Search the material below for "down" and copy every line where it occurs.

_DATA RECORDS:_
- Opening Delimiter -

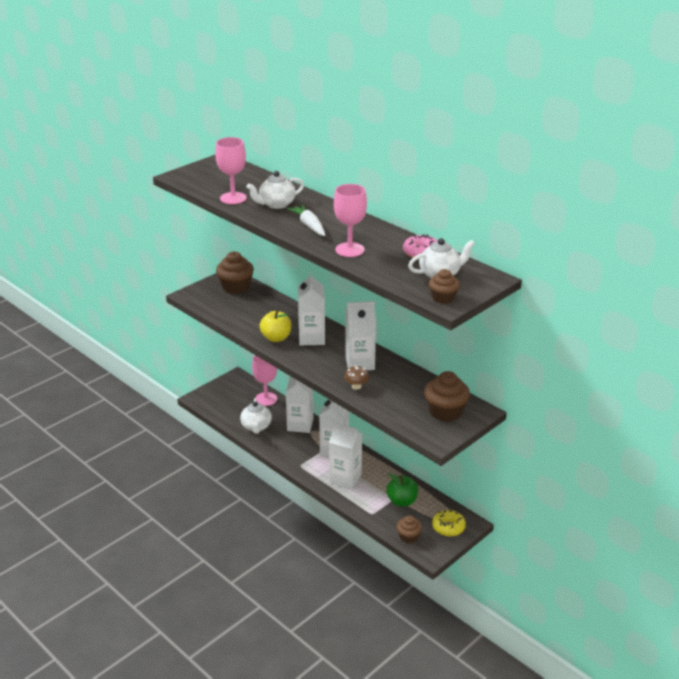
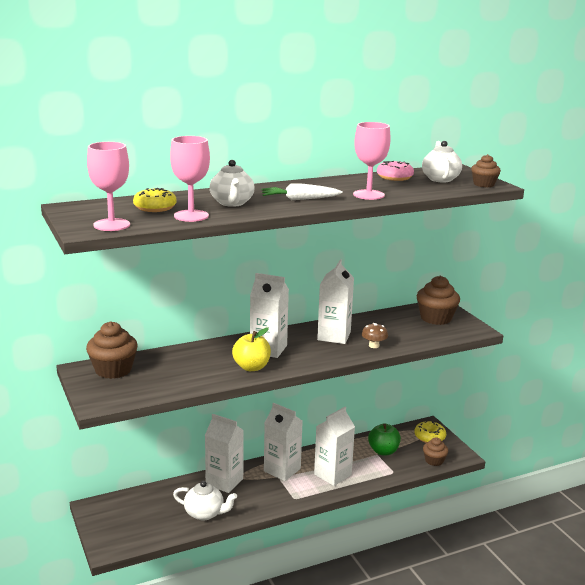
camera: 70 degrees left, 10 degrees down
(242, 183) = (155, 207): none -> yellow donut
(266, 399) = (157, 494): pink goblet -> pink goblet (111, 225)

- Closing Delimiter -
- Opening Delimiter -

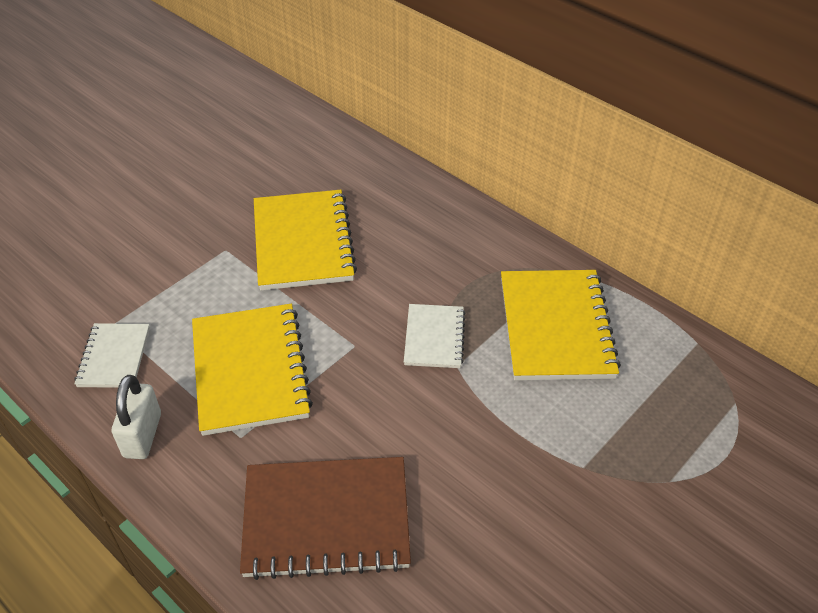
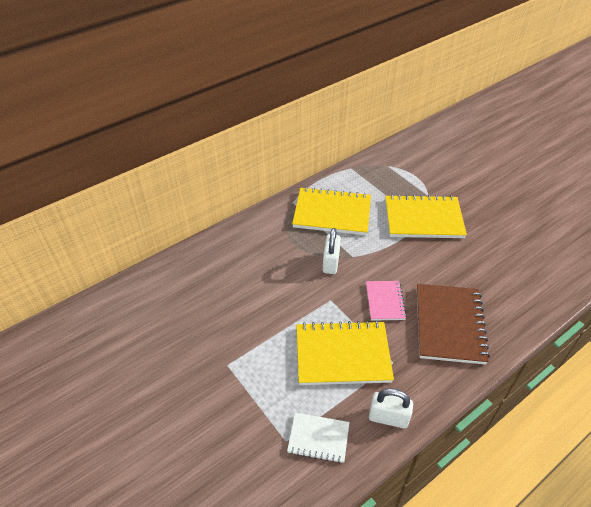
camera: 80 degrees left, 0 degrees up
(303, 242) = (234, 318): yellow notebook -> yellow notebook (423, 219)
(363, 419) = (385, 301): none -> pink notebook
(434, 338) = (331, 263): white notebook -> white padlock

- Closing Delimiter -
- Opening Delimiter -

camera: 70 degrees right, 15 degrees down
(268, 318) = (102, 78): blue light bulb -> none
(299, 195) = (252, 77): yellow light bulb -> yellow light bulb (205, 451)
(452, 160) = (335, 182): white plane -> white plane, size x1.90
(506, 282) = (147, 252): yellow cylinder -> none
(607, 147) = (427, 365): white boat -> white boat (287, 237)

- Closing Delimiter -

_ANSWER:_
camera: 70 degrees left, 10 degrees down
camera: 70 degrees right, 15 degrees down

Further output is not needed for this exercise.